**Problem**
Wherever the string "stroma" appears in a line, extract that line.

Start of Data provided

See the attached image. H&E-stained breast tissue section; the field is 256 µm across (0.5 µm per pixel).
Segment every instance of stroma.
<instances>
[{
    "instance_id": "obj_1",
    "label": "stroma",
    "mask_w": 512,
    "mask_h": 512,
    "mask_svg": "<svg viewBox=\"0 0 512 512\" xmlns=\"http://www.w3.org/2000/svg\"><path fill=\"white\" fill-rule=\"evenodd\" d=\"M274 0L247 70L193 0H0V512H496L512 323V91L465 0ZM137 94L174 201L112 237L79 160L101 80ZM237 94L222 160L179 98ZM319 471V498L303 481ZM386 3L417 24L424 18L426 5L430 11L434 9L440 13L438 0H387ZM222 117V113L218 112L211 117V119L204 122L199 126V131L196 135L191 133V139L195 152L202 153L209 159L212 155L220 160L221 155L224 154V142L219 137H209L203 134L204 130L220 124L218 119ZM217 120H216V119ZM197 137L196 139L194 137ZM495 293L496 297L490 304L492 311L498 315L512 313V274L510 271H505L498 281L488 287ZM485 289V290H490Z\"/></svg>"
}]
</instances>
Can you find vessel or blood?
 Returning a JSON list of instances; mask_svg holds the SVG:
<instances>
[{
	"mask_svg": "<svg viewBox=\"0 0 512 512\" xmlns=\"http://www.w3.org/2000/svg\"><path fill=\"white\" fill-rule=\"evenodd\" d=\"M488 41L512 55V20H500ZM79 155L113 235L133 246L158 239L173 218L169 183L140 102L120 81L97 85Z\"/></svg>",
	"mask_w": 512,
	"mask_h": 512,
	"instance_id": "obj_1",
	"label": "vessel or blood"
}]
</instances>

End of Data provided

**Answer to the task**
Segment every instance of stroma.
    "label": "stroma",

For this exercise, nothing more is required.